### Task prompt
Print, exactly as written, every line from the first line of the records below through the line containing "orange marker [169,254,187,308]", and nothing further.

### Provided material
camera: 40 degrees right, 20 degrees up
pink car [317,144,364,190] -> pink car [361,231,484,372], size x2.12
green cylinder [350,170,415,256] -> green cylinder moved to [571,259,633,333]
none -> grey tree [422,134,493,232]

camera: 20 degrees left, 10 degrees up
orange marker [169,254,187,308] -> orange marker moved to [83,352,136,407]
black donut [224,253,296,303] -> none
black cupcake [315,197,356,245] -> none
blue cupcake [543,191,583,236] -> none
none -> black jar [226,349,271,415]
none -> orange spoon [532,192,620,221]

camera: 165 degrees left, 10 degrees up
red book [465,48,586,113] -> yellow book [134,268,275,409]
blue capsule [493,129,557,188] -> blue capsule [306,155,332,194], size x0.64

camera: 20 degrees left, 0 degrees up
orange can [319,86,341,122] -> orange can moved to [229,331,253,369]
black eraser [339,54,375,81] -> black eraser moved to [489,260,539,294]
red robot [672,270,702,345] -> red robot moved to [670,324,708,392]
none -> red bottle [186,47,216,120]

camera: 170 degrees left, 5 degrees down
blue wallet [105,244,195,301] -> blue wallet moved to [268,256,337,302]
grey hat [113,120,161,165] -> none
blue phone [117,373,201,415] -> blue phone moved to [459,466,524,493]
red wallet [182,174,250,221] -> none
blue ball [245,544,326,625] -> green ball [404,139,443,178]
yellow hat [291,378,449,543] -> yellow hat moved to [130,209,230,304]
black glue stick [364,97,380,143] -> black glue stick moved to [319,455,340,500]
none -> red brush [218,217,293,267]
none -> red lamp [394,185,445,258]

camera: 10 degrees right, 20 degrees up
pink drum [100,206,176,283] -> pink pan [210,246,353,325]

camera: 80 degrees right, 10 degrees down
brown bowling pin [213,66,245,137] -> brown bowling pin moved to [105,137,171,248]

### Problem solution
camera: 40 degrees right, 20 degrees up
pink car [317,144,364,190] -> pink car [361,231,484,372], size x2.12
green cylinder [350,170,415,256] -> green cylinder moved to [571,259,633,333]
none -> grey tree [422,134,493,232]

camera: 20 degrees left, 10 degrees up
orange marker [169,254,187,308] -> orange marker moved to [83,352,136,407]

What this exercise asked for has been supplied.